EXERCISE MATERIALS.
━━━━

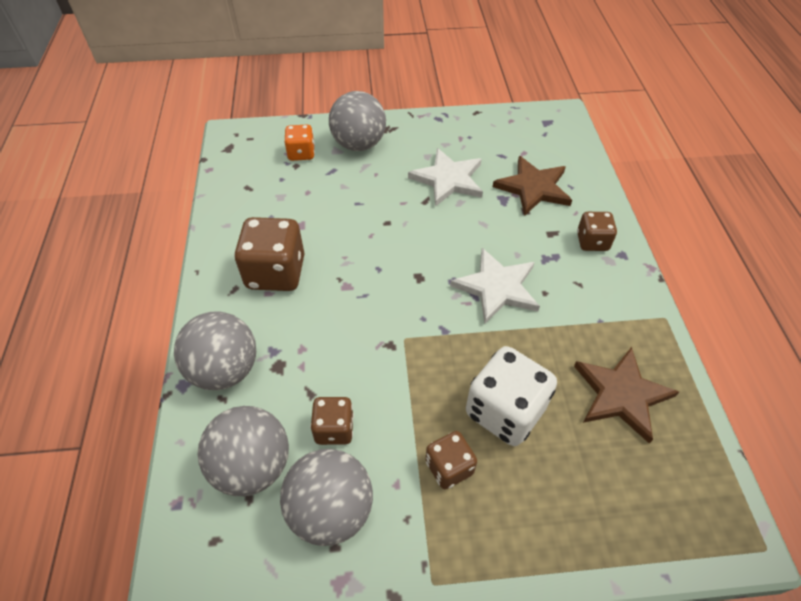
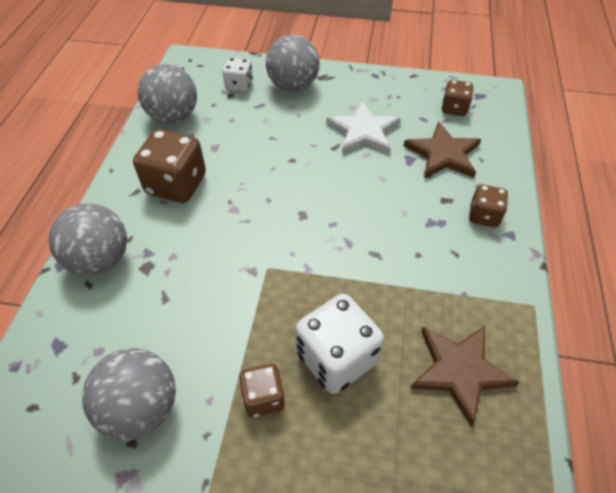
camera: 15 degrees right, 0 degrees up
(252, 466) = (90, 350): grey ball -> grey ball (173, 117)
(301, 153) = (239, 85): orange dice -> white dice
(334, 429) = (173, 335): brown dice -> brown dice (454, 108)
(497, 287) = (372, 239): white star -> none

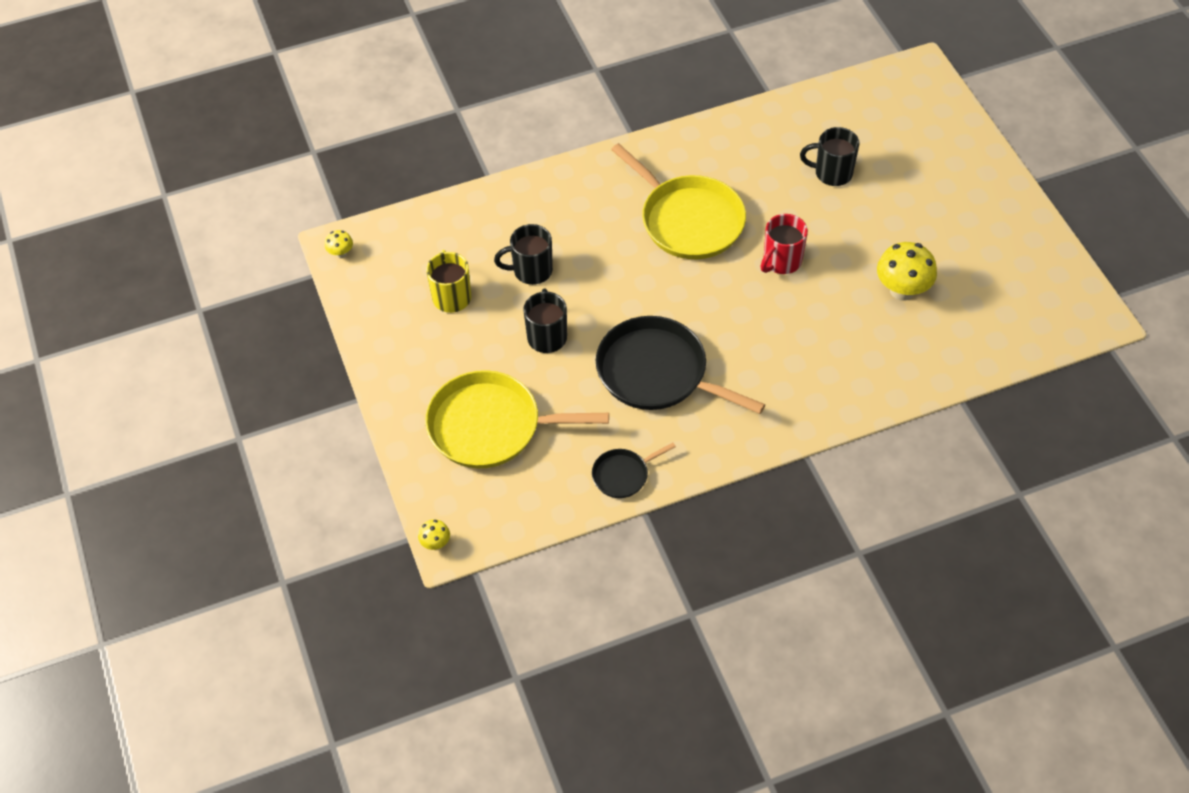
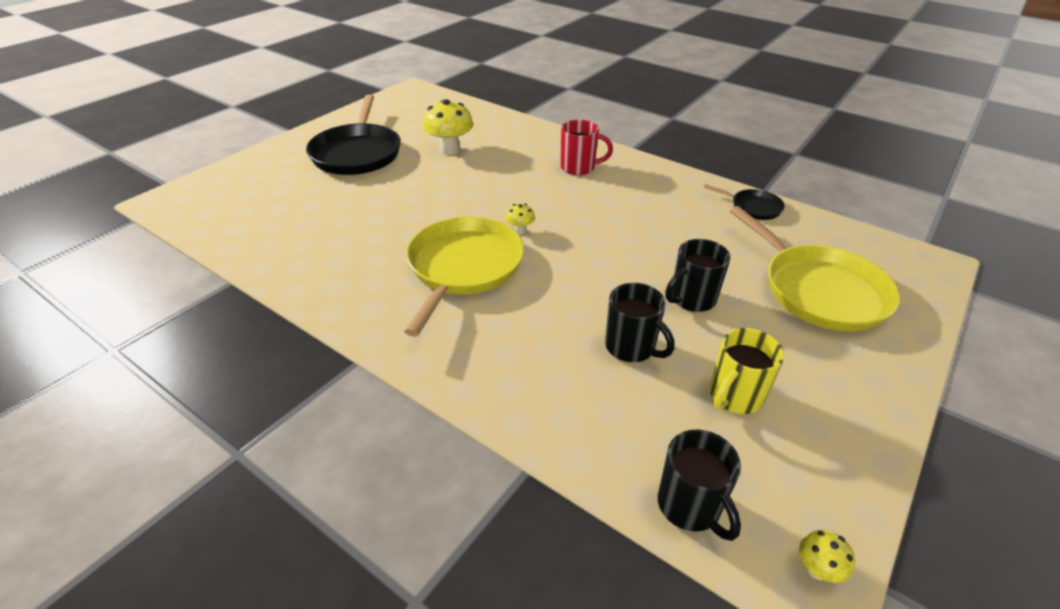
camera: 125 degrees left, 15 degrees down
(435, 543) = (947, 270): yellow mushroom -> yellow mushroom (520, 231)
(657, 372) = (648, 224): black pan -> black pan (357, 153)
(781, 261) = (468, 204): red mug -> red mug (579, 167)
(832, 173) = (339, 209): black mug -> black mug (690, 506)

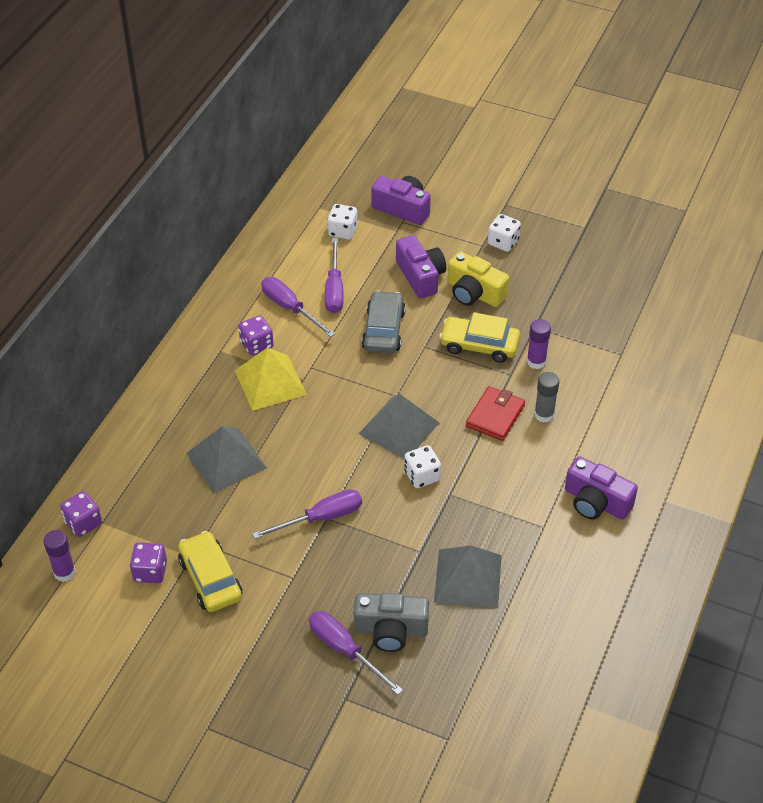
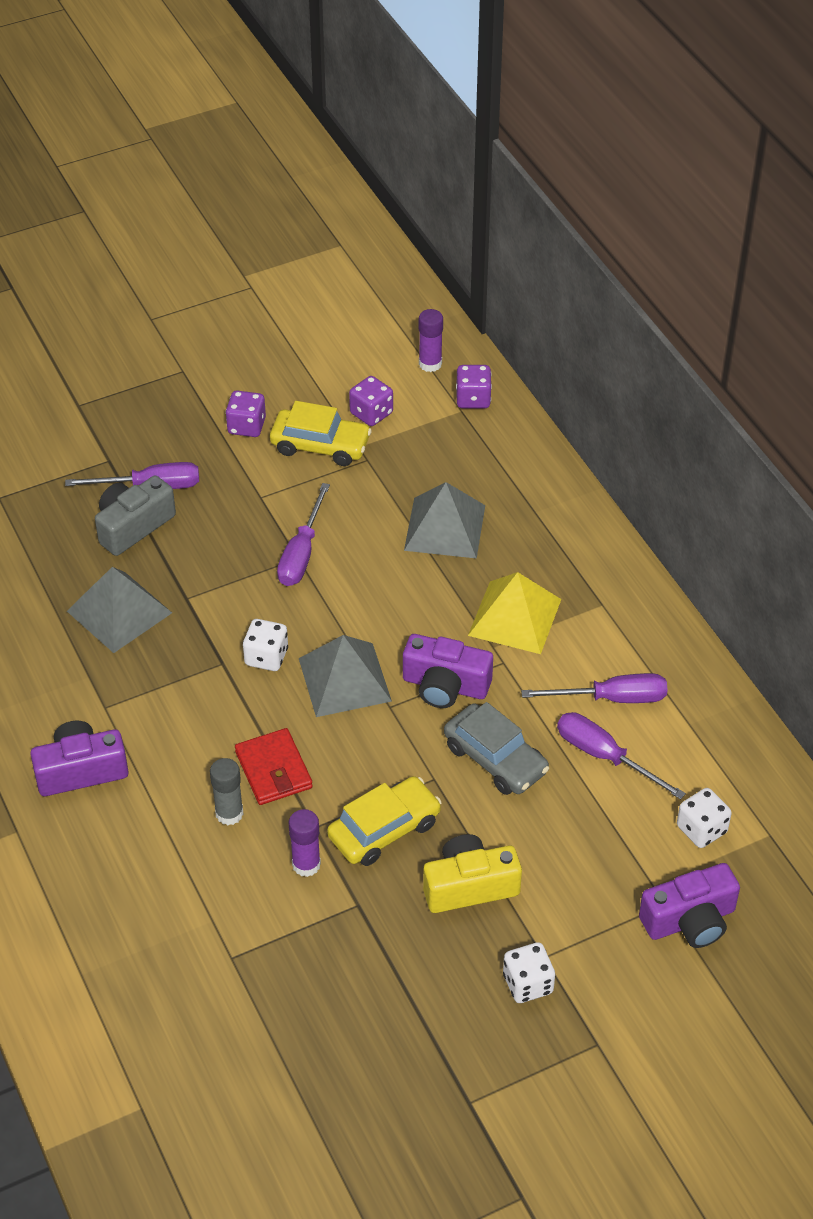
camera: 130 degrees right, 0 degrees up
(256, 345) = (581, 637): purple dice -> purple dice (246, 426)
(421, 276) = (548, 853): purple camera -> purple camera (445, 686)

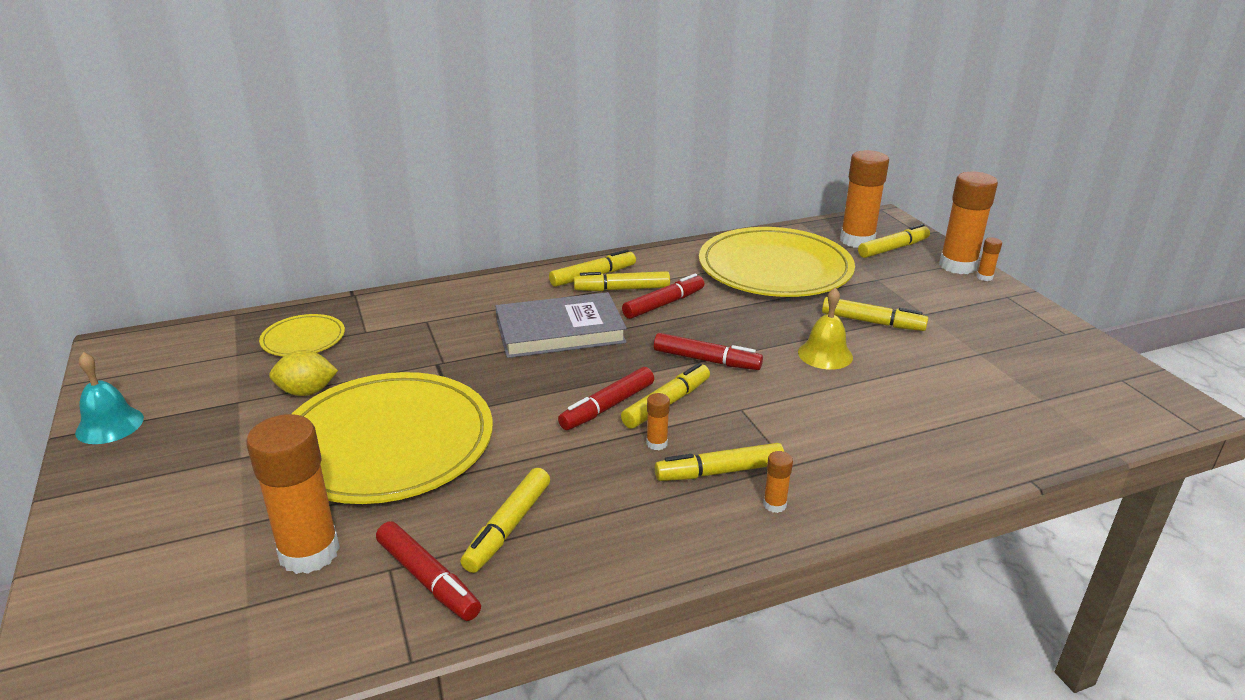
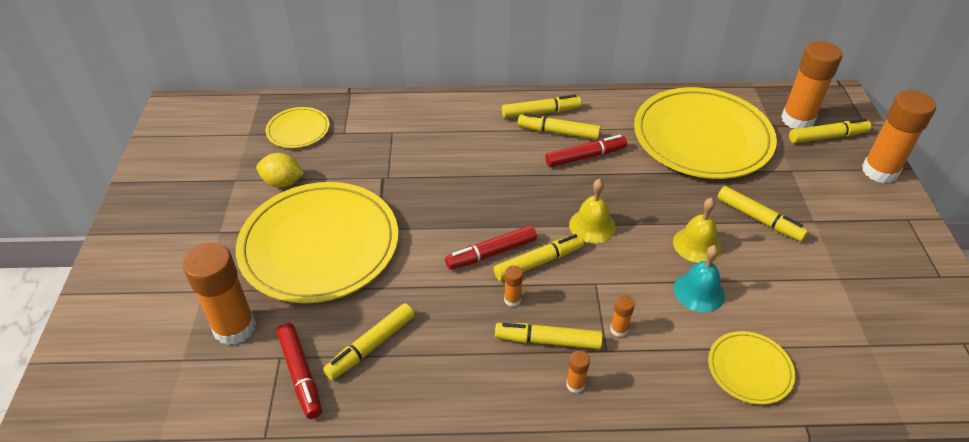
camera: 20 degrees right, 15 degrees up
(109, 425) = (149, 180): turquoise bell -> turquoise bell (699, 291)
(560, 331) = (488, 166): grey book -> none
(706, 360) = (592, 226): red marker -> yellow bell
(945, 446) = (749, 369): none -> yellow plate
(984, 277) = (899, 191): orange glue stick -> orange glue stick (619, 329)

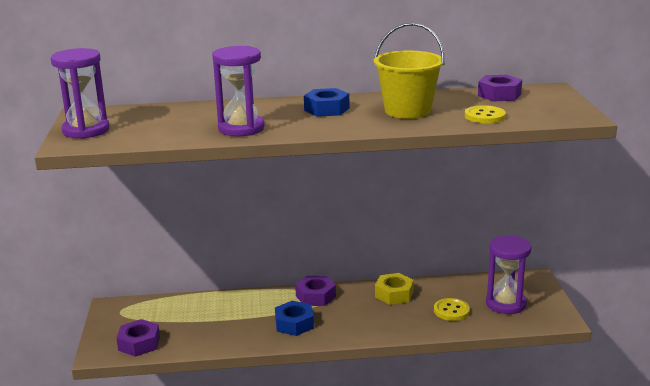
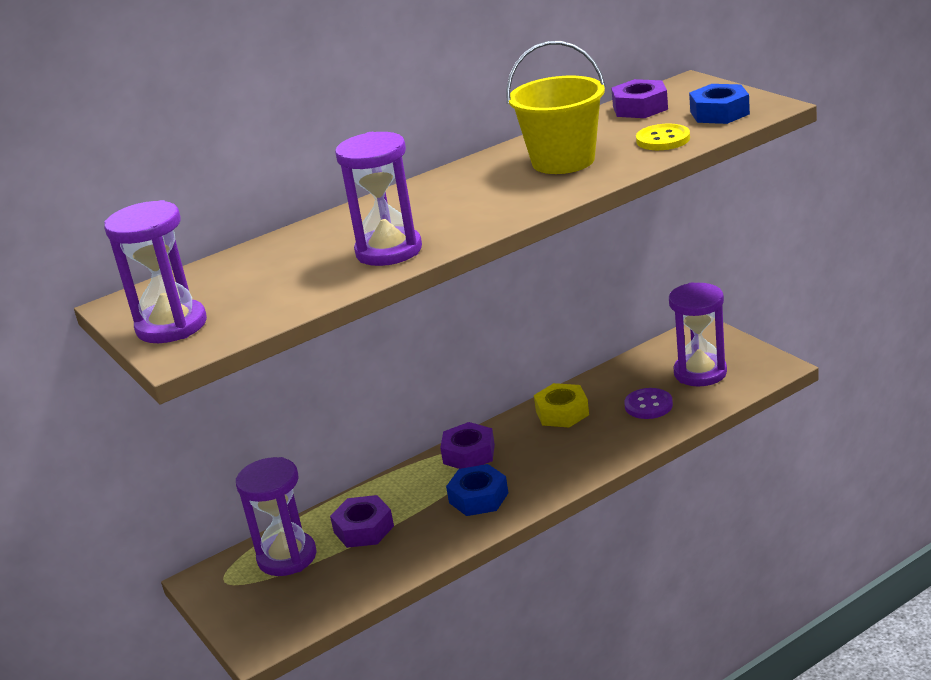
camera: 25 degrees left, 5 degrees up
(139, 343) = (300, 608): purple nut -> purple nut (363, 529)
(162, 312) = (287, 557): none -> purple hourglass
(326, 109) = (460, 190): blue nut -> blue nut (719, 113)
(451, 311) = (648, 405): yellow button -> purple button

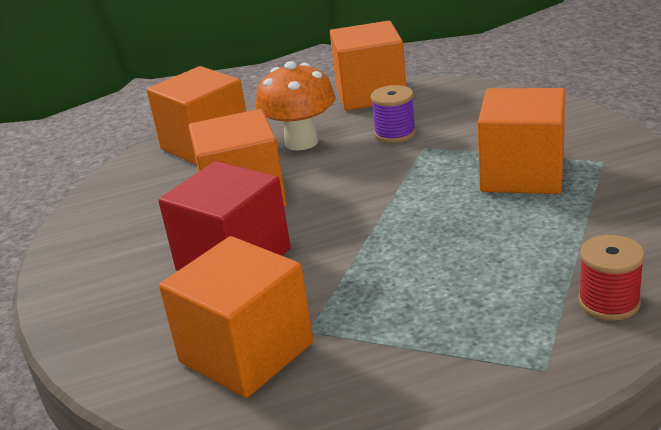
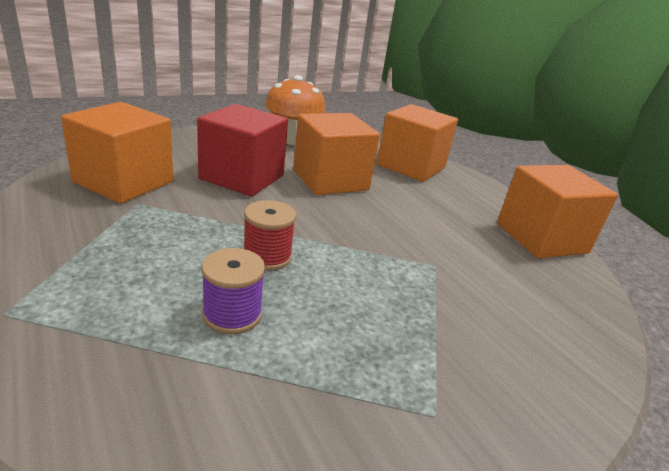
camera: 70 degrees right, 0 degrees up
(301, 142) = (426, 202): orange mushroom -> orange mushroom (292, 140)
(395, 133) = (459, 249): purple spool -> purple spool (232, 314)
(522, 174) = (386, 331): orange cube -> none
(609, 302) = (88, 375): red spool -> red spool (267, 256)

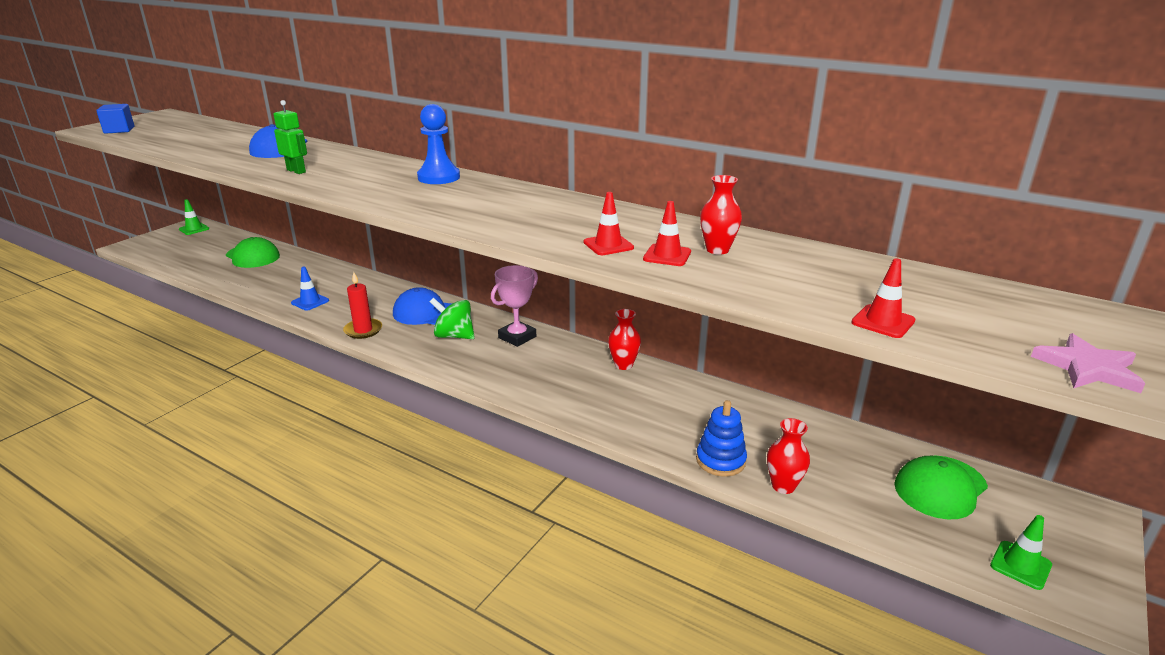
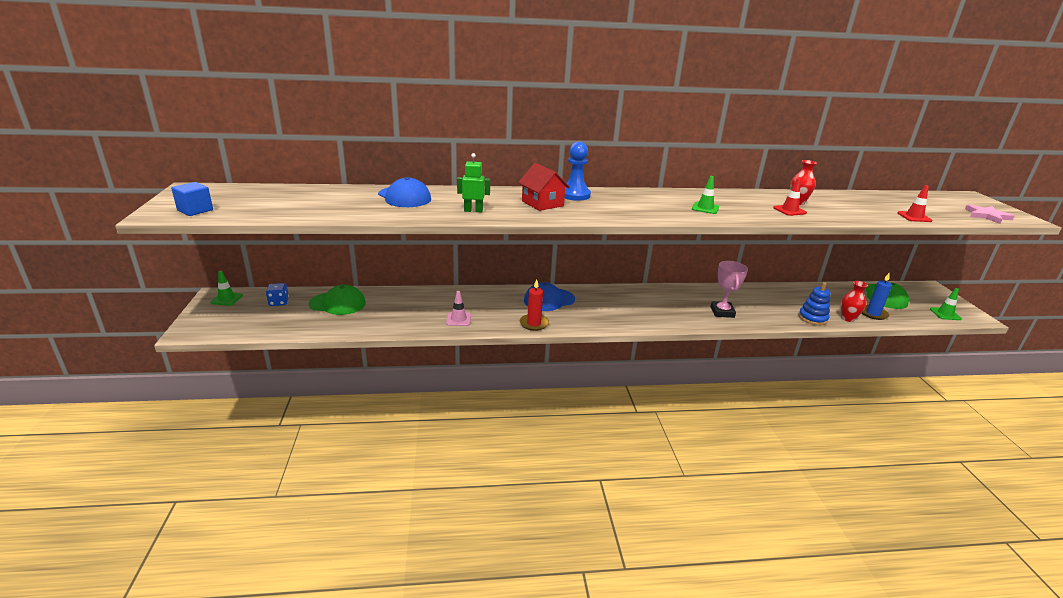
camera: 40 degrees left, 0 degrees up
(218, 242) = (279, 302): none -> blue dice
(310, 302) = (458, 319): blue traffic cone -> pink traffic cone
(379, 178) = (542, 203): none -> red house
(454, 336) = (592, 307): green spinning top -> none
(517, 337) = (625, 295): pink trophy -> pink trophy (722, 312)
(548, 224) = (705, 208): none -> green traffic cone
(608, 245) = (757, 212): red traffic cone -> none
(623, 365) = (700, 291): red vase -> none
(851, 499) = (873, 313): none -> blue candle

━━━━

WHAT TO WORK ON.
Skip the pictures and transcribe the rest of the records exactly.

SOLUTION TO THE PROBLEM.
camera: 15 degrees right, 0 degrees up
(252, 466) = (90, 350): grey ball -> grey ball (173, 117)
(301, 153) = (239, 85): orange dice -> white dice
(334, 429) = (173, 335): brown dice -> brown dice (454, 108)
(497, 287) = (372, 239): white star -> none

camera: 125 degrees left, 15 degrees down
(435, 543) = (947, 270): yellow mushroom -> yellow mushroom (520, 231)
(657, 372) = (648, 224): black pan -> black pan (357, 153)
(781, 261) = (468, 204): red mug -> red mug (579, 167)
(832, 173) = (339, 209): black mug -> black mug (690, 506)

camera: 130 degrees right, 0 degrees up
(256, 345) = (581, 637): purple dice -> purple dice (246, 426)
(421, 276) = (548, 853): purple camera -> purple camera (445, 686)

camera: 20 degrees right, 15 degrees up
(109, 425) = (149, 180): turquoise bell -> turquoise bell (699, 291)
(560, 331) = (488, 166): grey book -> none
(706, 360) = (592, 226): red marker -> yellow bell
(945, 446) = (749, 369): none -> yellow plate
(984, 277) = (899, 191): orange glue stick -> orange glue stick (619, 329)

camera: 25 degrees left, 5 degrees up
(139, 343) = (300, 608): purple nut -> purple nut (363, 529)
(162, 312) = (287, 557): none -> purple hourglass
(326, 109) = (460, 190): blue nut -> blue nut (719, 113)
(451, 311) = (648, 405): yellow button -> purple button

camera: 70 degrees right, 0 degrees up
(301, 142) = (426, 202): orange mushroom -> orange mushroom (292, 140)
(395, 133) = (459, 249): purple spool -> purple spool (232, 314)
(522, 174) = (386, 331): orange cube -> none
(609, 302) = (88, 375): red spool -> red spool (267, 256)

camera: 40 degrees left, 0 degrees up
(218, 242) = (279, 302): none -> blue dice
(310, 302) = (458, 319): blue traffic cone -> pink traffic cone
(379, 178) = (542, 203): none -> red house
(454, 336) = (592, 307): green spinning top -> none
(517, 337) = (625, 295): pink trophy -> pink trophy (722, 312)
(548, 224) = (705, 208): none -> green traffic cone
(608, 245) = (757, 212): red traffic cone -> none
(623, 365) = (700, 291): red vase -> none
(851, 499) = (873, 313): none -> blue candle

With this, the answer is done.